• [About this exercise]:
The data that follows is to be copied exactly, with each image removed.

• [Data extract]:
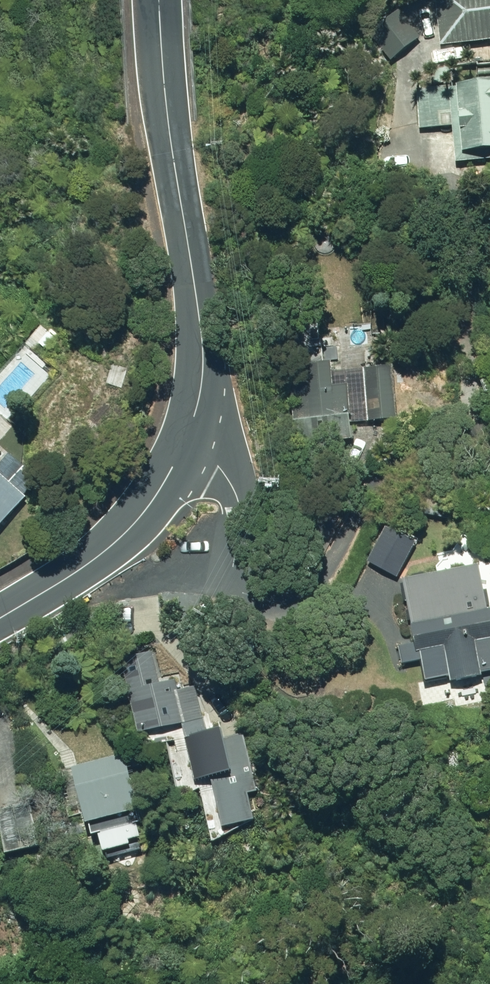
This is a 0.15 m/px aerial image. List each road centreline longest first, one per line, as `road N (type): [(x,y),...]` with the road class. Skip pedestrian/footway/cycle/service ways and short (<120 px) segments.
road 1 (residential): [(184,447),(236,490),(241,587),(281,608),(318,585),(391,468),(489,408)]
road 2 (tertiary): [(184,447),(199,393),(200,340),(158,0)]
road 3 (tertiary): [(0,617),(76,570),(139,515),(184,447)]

• [Task solution]:
This is a 0.15 m/px aerial image. List each road centreline longest first, one per line, as `road N (type): [(x,y),...]` with the road class. Skip pedestrian/footway/cycle/service ways and short (<120 px) segments.
road 1 (residential): [(184,447),(236,490),(241,587),(281,608),(318,585),(391,468),(489,408)]
road 2 (tertiary): [(184,447),(199,393),(200,340),(158,0)]
road 3 (tertiary): [(0,617),(76,570),(139,515),(184,447)]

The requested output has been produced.